Record extracts:
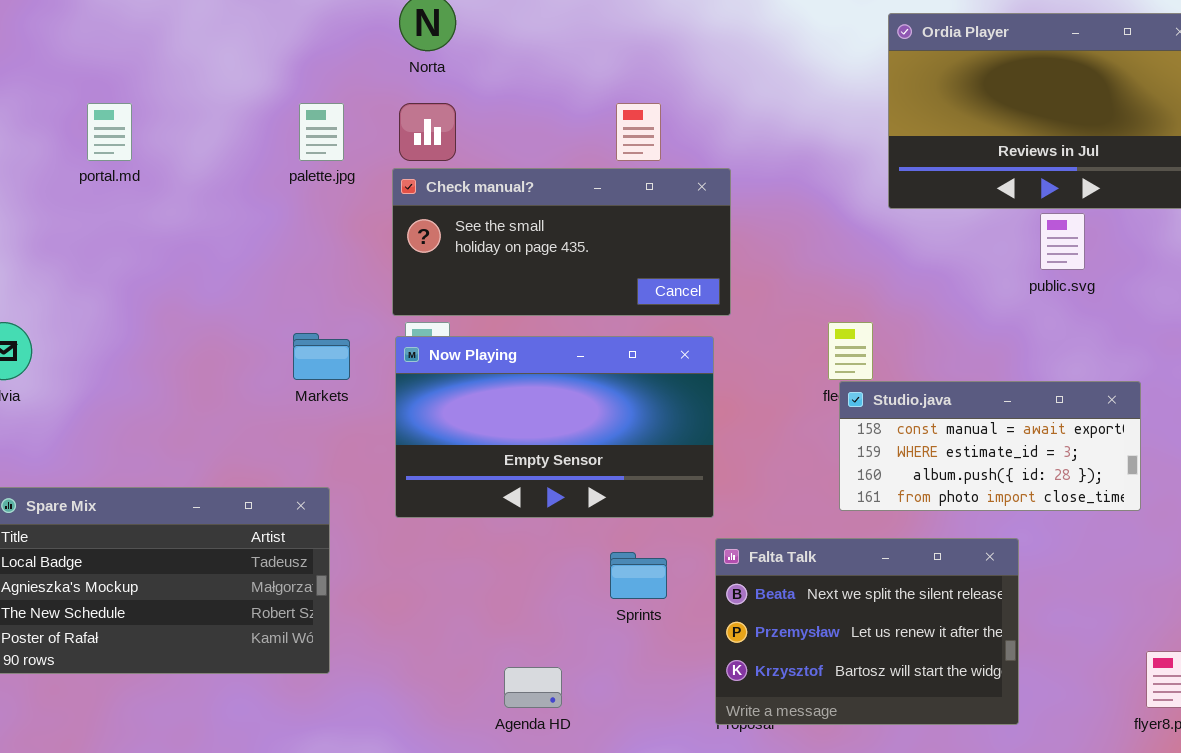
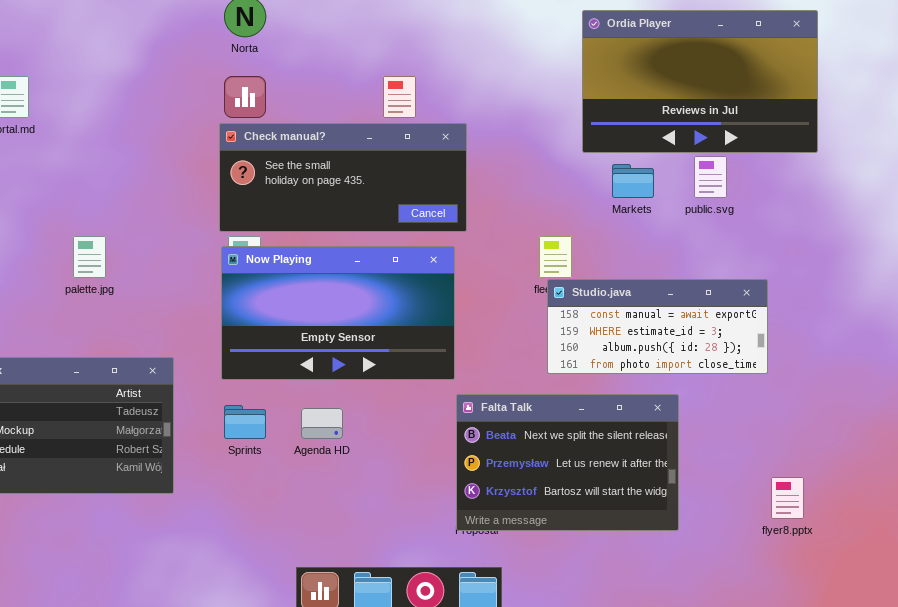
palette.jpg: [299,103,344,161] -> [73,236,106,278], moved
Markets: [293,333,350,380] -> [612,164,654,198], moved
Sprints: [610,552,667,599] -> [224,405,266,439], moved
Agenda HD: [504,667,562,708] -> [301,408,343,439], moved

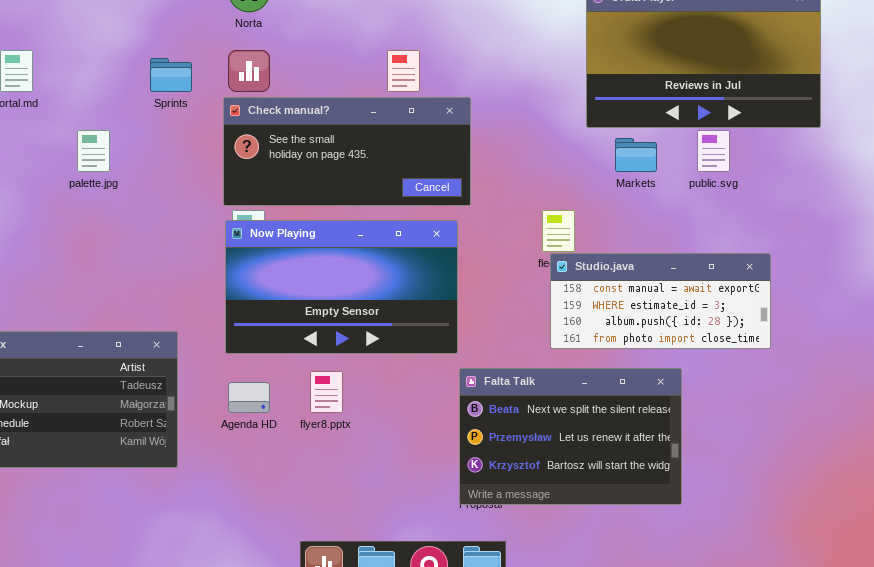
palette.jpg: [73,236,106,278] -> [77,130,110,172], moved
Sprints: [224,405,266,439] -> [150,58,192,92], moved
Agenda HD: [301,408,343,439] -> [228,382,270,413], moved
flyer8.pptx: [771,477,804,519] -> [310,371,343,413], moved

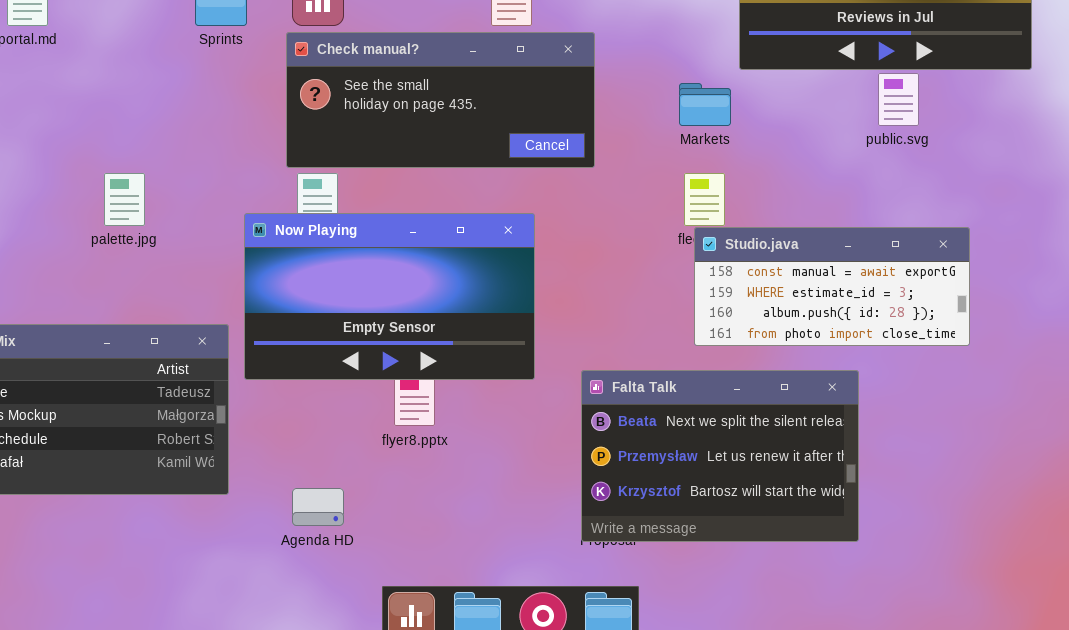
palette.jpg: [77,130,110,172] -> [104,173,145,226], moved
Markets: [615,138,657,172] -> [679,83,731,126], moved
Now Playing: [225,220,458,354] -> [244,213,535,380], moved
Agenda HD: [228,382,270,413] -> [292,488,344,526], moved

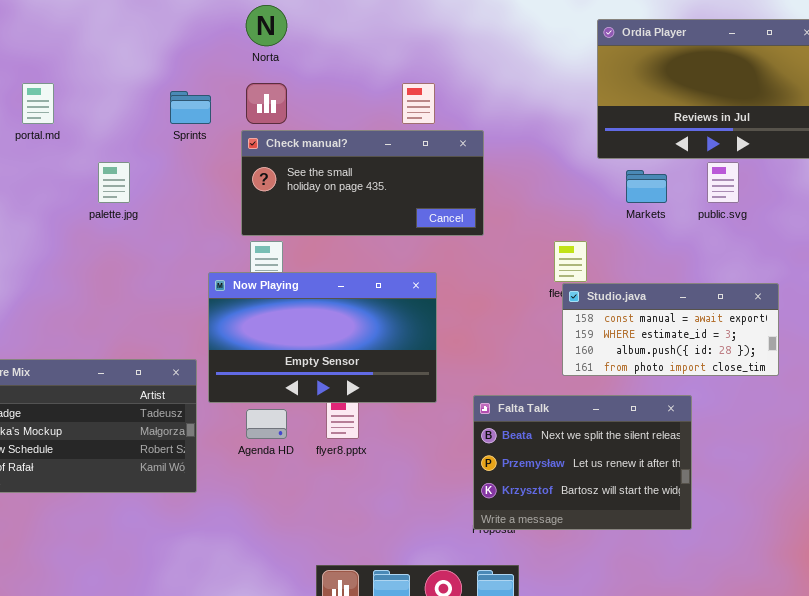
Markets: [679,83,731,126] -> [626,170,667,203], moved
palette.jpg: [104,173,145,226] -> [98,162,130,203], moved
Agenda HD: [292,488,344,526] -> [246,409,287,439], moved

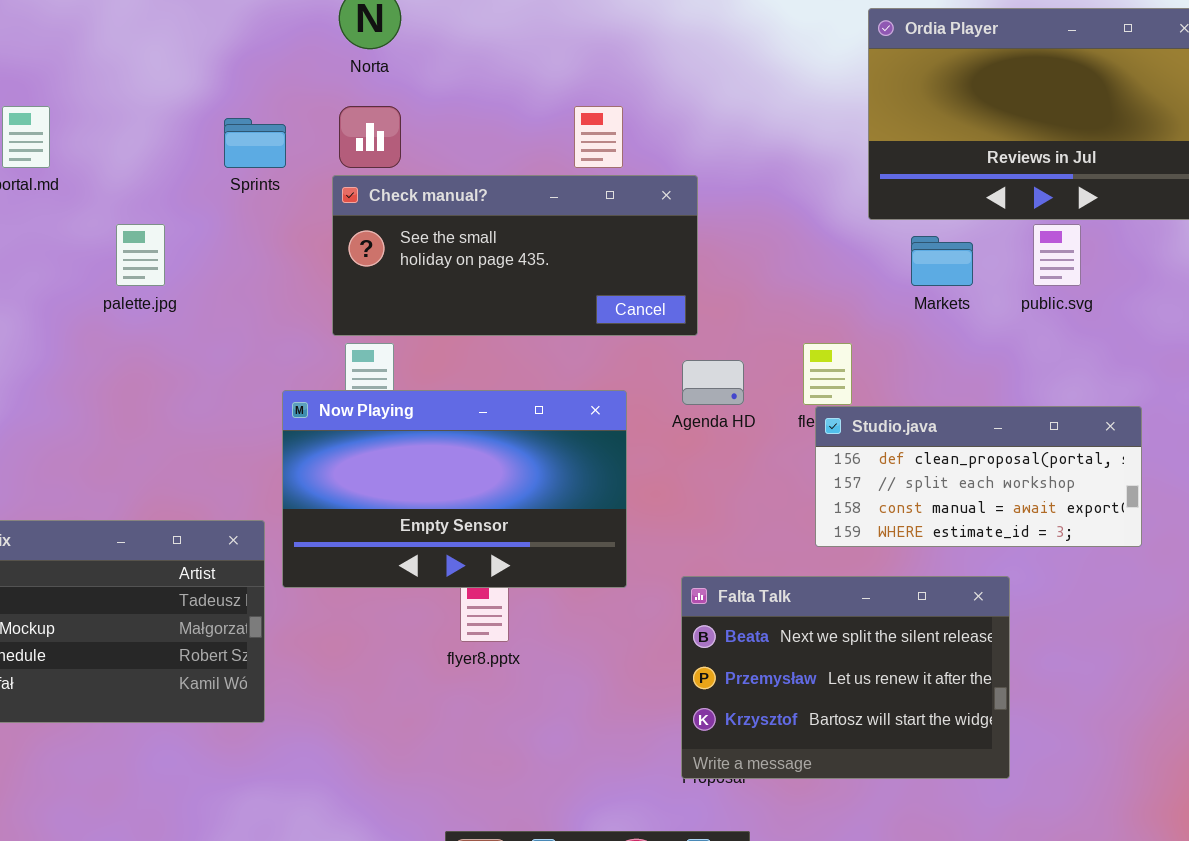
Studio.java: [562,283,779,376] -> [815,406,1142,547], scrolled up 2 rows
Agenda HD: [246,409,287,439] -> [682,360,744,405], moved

==

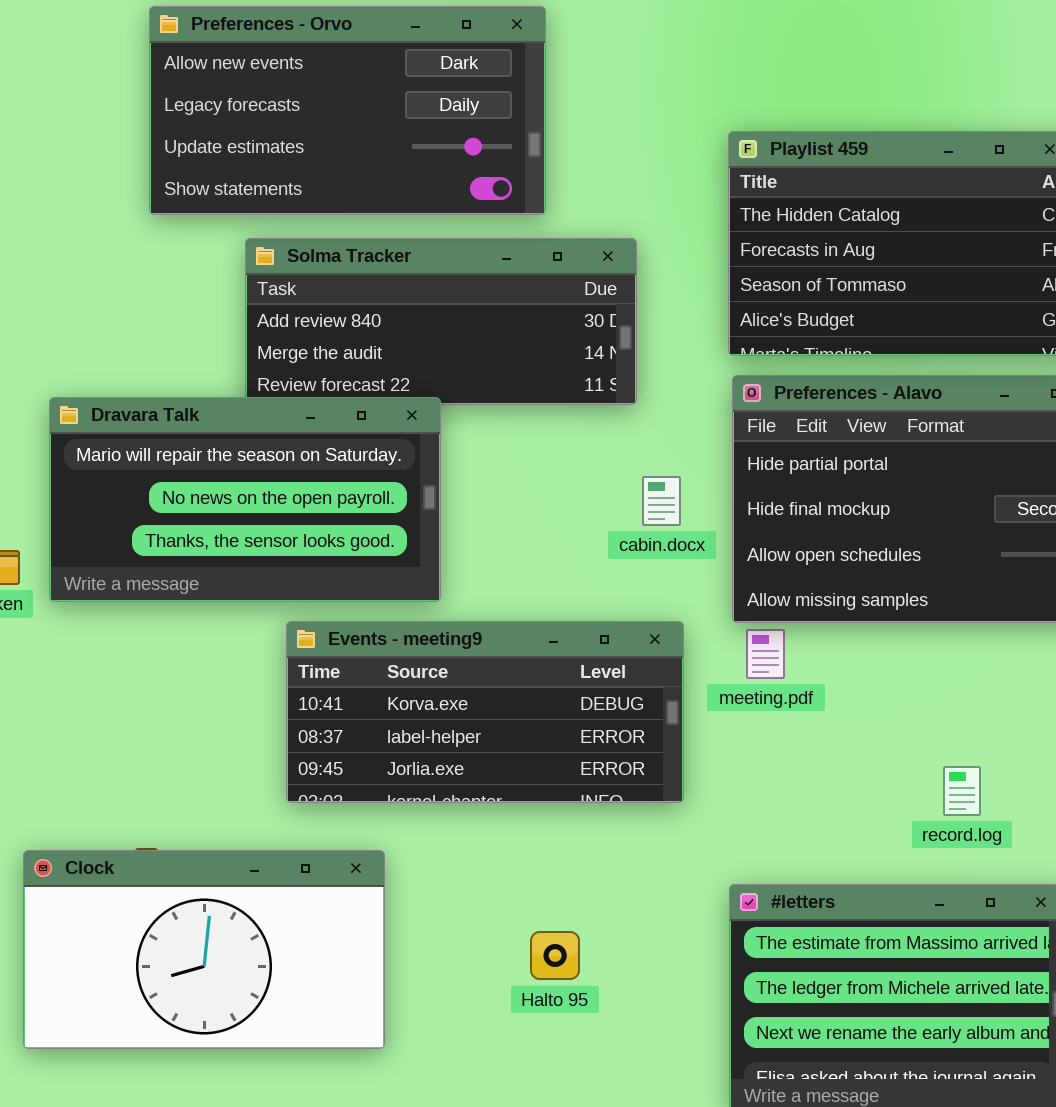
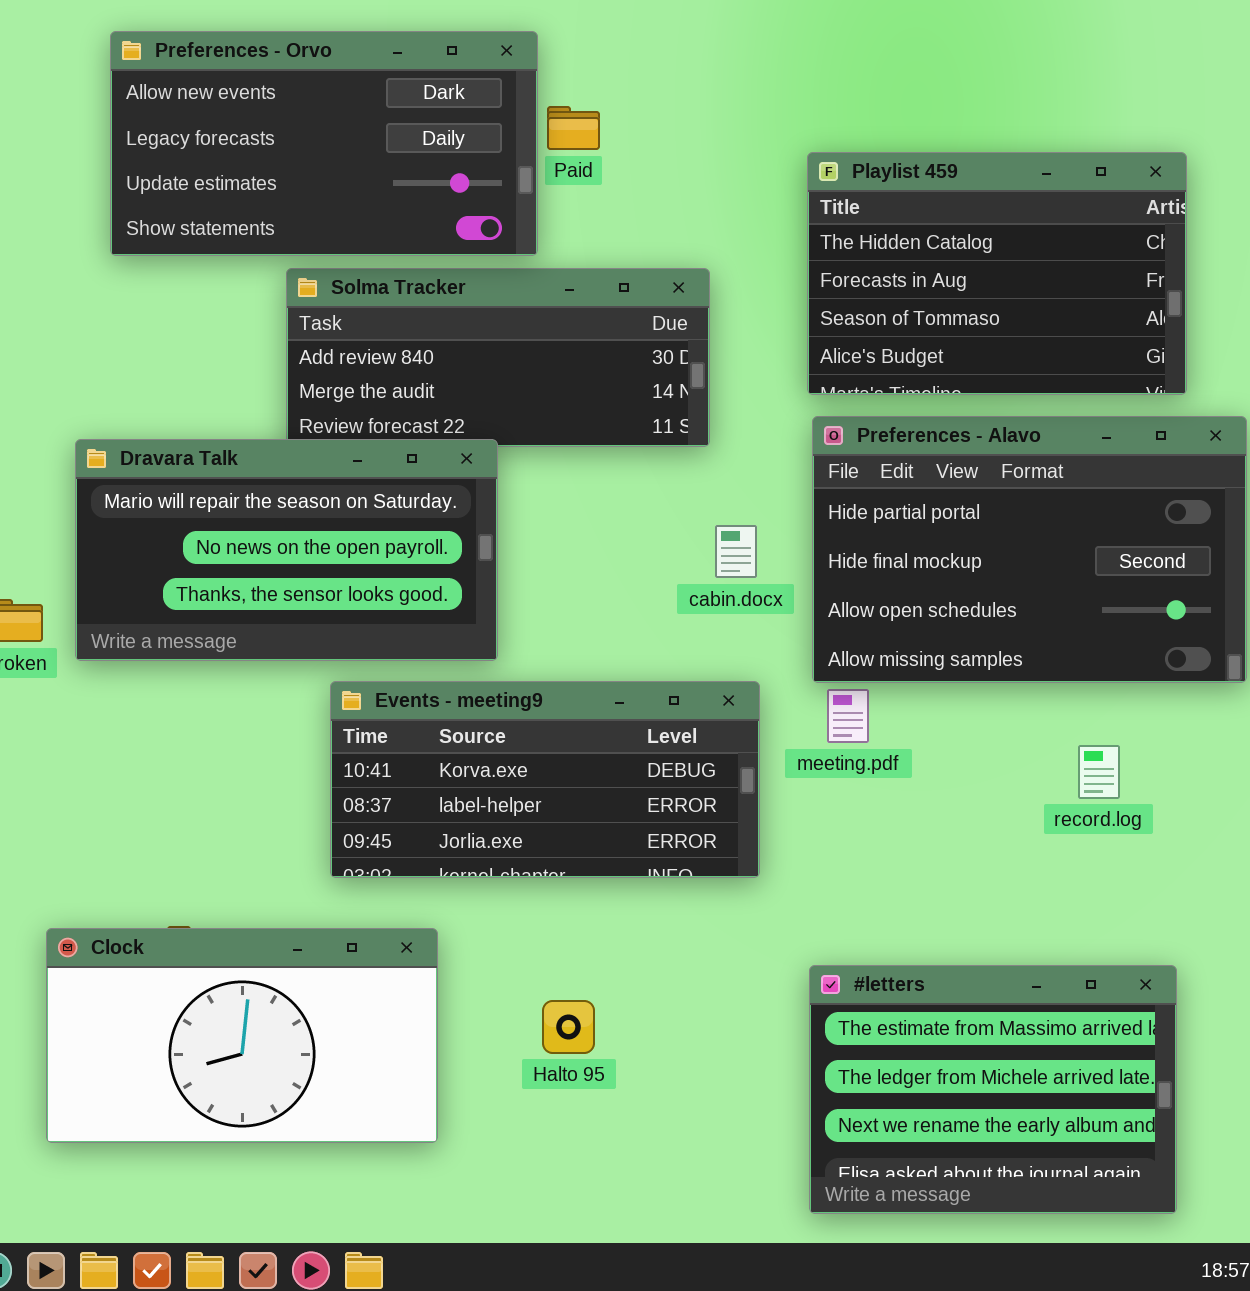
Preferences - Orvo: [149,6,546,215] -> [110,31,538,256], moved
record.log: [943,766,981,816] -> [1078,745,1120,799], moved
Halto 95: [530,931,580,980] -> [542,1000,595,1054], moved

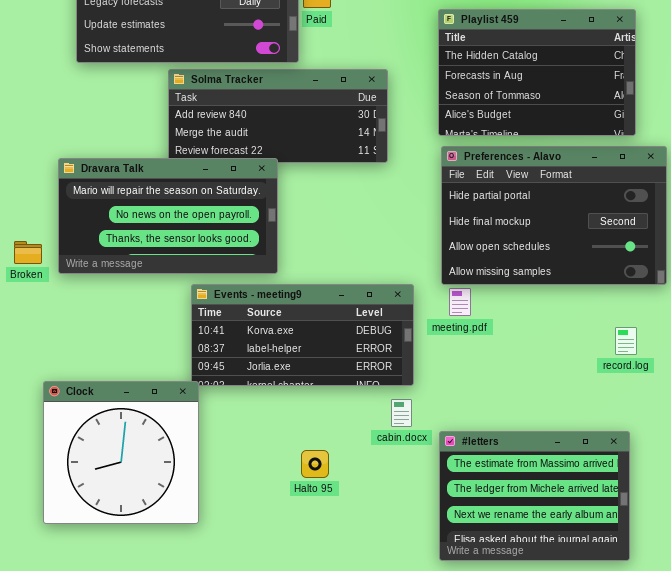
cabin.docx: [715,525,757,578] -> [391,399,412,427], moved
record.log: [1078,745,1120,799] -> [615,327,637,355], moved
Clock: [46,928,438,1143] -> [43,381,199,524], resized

...

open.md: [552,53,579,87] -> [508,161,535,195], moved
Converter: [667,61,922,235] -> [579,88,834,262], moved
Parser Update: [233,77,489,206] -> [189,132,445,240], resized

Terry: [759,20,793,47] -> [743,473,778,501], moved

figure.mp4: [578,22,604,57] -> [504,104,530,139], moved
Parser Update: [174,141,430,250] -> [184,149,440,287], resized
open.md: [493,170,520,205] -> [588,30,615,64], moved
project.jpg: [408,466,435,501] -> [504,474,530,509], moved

Your assignment: What's needed is an exact copy of the lines above from the one with "Agenda HD: [504,667,562,708]" through the one with "Agenda HD: [246,409,287,439]", both included; the pictures stay out.

Solution for this problem:
Agenda HD: [504,667,562,708] -> [301,408,343,439], moved

palette.jpg: [73,236,106,278] -> [77,130,110,172], moved
Sprints: [224,405,266,439] -> [150,58,192,92], moved
Agenda HD: [301,408,343,439] -> [228,382,270,413], moved
flyer8.pptx: [771,477,804,519] -> [310,371,343,413], moved

palette.jpg: [77,130,110,172] -> [104,173,145,226], moved
Markets: [615,138,657,172] -> [679,83,731,126], moved
Now Playing: [225,220,458,354] -> [244,213,535,380], moved
Agenda HD: [228,382,270,413] -> [292,488,344,526], moved

Markets: [679,83,731,126] -> [626,170,667,203], moved
palette.jpg: [104,173,145,226] -> [98,162,130,203], moved
Agenda HD: [292,488,344,526] -> [246,409,287,439], moved

Studio.java: [562,283,779,376] -> [815,406,1142,547], scrolled up 2 rows
Agenda HD: [246,409,287,439] -> [682,360,744,405], moved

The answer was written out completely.